-- BEGIN INPUT FOR THIS TASK --

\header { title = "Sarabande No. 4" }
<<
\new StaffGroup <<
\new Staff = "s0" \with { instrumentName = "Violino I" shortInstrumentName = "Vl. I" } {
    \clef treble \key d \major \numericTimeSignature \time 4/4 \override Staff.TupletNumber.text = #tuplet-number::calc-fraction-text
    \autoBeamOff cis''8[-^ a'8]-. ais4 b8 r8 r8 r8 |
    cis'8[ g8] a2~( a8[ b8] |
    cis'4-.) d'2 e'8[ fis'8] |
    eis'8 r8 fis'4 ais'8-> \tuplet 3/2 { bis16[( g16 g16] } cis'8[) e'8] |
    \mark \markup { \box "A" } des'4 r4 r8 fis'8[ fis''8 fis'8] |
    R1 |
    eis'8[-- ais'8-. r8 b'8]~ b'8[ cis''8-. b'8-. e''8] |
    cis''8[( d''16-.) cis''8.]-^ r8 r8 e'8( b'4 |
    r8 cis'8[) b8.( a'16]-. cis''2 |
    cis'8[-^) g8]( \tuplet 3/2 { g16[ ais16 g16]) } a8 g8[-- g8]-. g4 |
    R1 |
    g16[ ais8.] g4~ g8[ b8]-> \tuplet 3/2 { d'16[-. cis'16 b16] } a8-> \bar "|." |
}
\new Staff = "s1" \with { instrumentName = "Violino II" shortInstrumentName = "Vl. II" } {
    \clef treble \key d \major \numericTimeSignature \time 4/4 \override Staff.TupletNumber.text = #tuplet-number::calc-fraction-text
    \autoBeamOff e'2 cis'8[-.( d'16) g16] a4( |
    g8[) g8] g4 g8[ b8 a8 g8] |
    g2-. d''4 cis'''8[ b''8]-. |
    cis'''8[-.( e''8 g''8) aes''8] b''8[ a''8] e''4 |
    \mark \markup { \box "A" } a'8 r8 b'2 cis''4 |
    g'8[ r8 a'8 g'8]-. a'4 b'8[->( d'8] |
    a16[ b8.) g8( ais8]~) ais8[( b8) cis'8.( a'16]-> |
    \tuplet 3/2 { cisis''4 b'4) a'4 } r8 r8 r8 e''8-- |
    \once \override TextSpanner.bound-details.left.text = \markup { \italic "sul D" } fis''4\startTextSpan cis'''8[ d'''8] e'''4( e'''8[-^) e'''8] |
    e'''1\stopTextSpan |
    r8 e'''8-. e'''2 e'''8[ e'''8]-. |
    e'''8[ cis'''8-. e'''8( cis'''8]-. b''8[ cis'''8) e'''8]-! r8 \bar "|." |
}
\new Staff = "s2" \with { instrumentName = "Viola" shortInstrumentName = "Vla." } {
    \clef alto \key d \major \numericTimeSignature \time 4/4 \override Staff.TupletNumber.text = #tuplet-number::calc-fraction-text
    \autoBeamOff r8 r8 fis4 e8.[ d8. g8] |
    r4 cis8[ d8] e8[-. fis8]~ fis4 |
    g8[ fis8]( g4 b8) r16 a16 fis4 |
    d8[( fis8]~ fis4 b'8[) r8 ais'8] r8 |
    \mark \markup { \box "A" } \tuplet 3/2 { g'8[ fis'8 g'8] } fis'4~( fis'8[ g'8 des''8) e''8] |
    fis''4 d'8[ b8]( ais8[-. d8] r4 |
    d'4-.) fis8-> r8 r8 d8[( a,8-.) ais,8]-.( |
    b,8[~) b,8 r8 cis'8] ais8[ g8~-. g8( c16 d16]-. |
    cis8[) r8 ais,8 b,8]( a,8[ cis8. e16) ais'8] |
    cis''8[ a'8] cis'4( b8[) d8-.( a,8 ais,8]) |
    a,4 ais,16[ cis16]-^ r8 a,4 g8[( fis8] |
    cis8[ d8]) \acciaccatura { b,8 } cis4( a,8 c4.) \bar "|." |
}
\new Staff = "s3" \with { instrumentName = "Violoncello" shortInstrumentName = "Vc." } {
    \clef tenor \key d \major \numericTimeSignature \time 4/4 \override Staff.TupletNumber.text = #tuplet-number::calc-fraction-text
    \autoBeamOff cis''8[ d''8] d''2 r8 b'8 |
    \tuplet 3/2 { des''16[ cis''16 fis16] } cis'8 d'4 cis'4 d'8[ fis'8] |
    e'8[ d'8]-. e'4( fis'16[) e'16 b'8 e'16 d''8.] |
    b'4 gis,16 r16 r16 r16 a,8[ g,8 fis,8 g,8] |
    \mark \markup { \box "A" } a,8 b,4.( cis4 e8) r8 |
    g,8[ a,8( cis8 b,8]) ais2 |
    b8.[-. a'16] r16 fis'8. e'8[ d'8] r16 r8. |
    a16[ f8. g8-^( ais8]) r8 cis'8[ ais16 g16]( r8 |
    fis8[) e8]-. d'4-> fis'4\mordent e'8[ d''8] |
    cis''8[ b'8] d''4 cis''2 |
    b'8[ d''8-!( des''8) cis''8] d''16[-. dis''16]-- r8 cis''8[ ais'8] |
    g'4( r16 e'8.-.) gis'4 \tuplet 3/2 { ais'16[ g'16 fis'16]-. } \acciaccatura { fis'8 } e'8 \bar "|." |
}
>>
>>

-- END INPUT FOR THIS TASK --
-- BEGIN INPUT FOR THIS TASK --

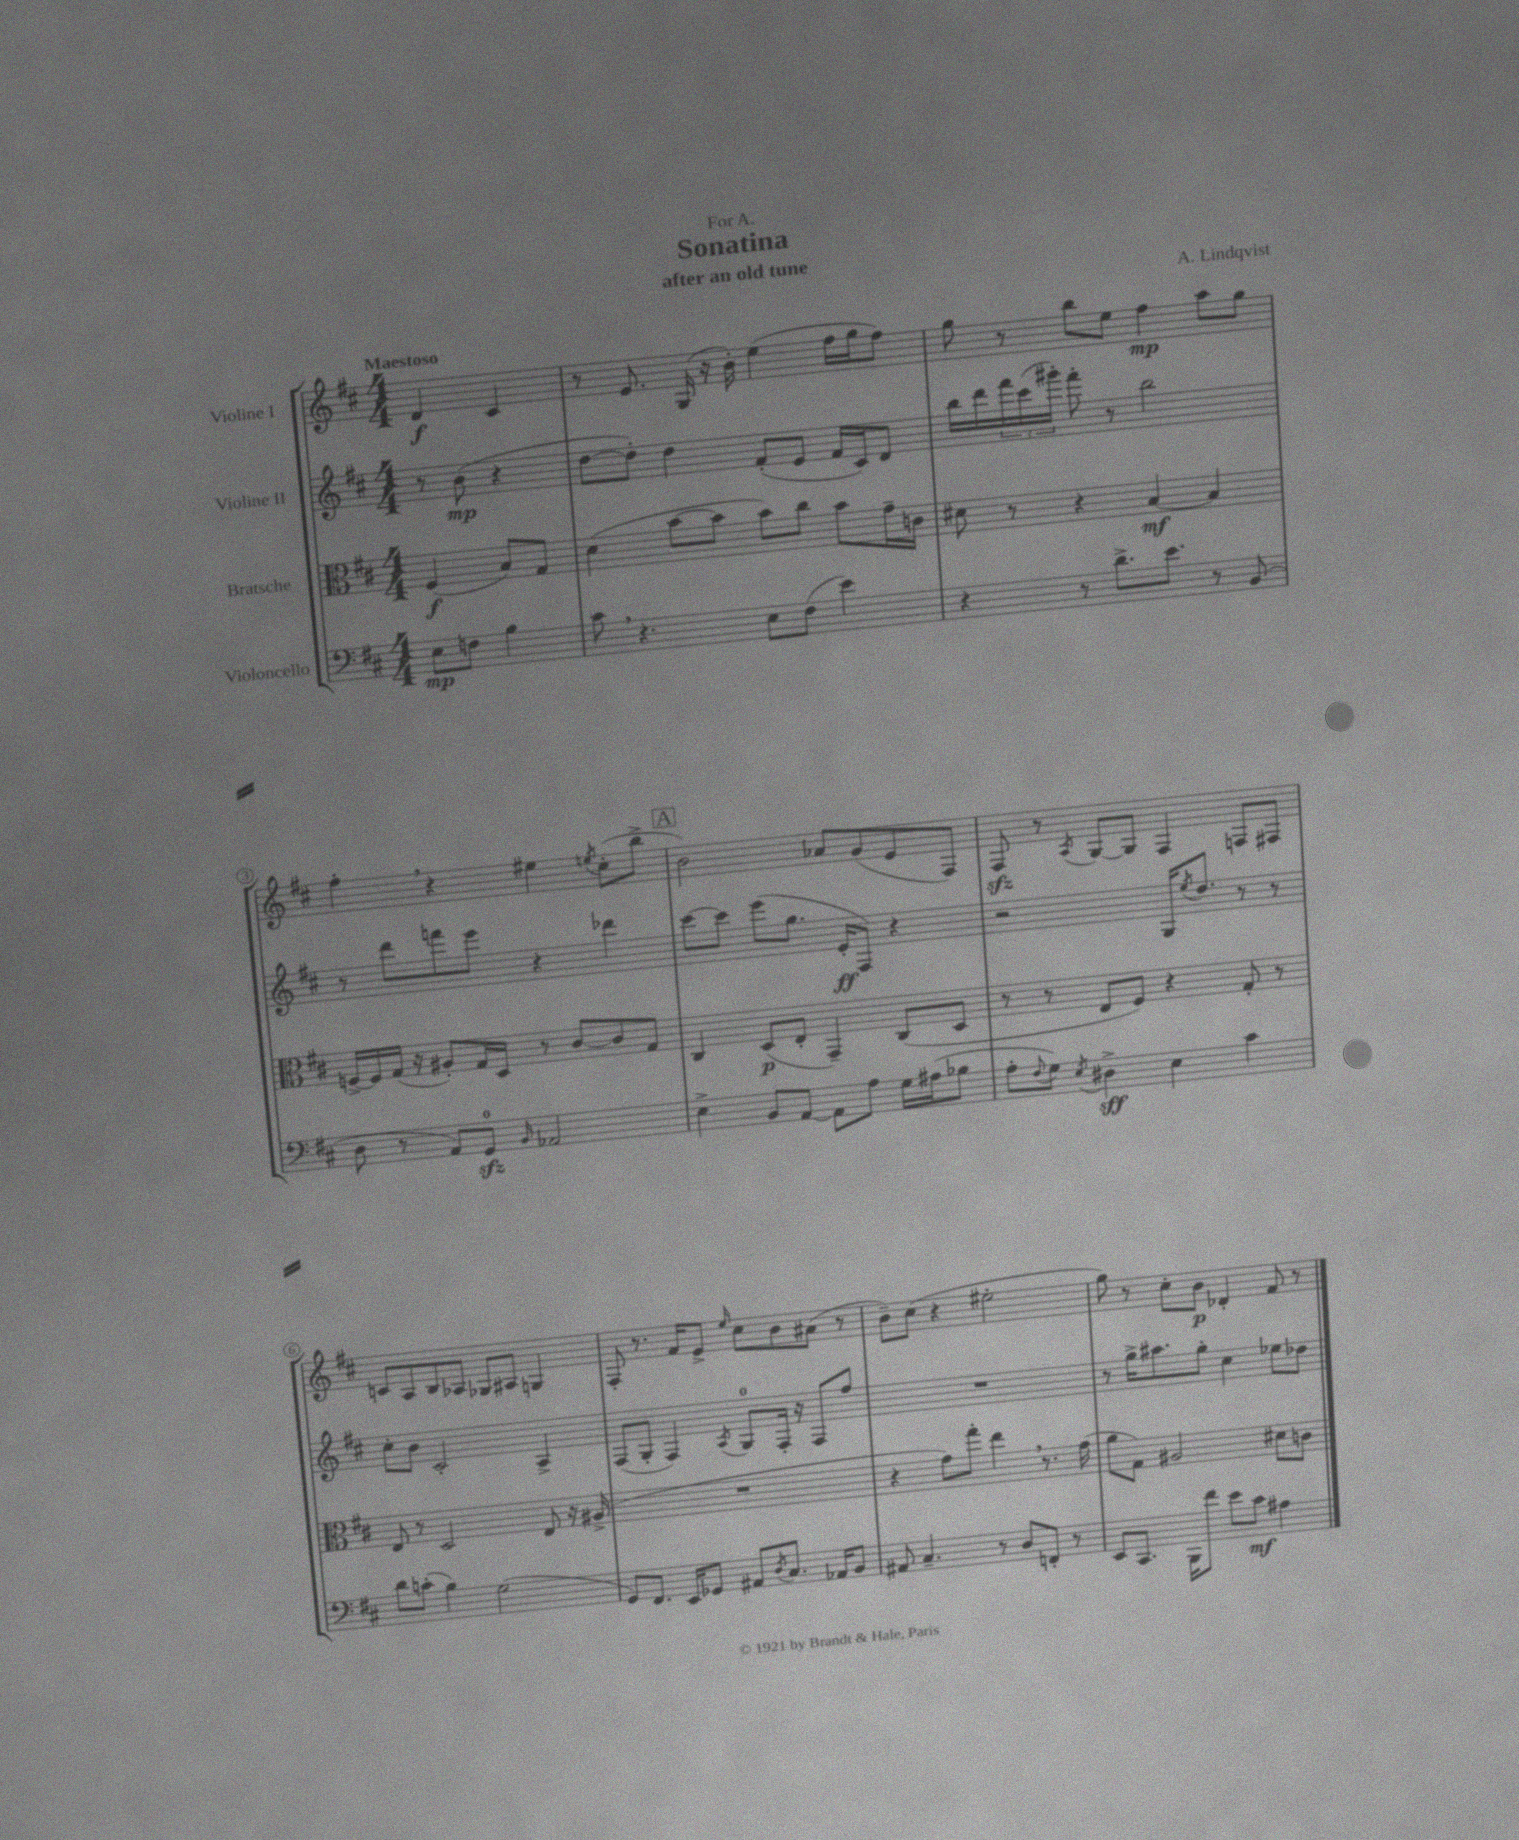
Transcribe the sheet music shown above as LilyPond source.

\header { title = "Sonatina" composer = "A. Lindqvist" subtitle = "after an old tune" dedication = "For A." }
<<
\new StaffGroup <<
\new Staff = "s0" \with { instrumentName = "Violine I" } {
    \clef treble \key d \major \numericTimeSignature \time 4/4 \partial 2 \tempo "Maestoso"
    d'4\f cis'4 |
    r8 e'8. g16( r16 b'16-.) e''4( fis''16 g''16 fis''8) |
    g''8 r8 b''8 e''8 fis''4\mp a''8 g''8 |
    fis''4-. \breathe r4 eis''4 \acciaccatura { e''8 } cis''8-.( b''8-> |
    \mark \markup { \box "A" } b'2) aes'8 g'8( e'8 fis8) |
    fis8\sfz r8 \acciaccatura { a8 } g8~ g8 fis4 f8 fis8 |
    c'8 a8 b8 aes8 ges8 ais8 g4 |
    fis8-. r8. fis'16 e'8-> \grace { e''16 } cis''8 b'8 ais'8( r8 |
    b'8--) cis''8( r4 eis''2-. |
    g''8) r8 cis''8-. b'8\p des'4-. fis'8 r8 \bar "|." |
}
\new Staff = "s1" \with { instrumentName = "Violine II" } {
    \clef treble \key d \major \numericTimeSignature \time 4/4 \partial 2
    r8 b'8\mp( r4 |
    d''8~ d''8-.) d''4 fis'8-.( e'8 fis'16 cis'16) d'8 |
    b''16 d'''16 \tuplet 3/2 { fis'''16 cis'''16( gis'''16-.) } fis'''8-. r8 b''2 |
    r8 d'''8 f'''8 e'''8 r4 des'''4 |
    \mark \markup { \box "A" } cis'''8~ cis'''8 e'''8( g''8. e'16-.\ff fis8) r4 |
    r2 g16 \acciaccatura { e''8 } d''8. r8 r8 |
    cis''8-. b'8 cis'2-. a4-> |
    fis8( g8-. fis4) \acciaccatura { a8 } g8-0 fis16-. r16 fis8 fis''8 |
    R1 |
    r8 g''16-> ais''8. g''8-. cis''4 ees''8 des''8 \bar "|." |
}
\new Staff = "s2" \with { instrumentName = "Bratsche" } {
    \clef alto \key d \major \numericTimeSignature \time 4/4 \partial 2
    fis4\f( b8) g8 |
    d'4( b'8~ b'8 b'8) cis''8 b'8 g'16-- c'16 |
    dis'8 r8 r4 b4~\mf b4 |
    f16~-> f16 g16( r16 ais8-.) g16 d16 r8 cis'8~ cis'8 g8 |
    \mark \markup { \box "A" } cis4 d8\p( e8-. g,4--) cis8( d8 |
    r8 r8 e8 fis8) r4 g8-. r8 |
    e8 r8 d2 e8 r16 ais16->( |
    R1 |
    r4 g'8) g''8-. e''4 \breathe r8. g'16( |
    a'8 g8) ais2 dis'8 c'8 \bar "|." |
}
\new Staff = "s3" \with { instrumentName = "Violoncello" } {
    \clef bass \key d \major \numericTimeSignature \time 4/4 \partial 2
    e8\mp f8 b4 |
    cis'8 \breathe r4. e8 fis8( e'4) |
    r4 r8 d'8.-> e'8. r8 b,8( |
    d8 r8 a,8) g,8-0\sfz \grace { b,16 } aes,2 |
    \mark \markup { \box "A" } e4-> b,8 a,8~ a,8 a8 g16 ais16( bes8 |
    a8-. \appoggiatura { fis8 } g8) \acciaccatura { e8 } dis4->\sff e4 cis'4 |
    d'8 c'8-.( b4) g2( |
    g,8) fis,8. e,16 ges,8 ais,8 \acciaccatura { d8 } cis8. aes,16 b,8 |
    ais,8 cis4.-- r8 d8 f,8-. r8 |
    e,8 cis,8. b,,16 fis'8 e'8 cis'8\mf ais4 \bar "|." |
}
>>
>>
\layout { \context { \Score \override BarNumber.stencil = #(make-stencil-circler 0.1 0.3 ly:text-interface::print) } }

-- END INPUT FOR THIS TASK --

PROBLEM STATEMENT -
Pick out each line in the records above that contains the string "Violine". Case counts.

WRITTEN SOLUTION -
\new Staff = "s0" \with { instrumentName = "Violine I" } {
\new Staff = "s1" \with { instrumentName = "Violine II" } {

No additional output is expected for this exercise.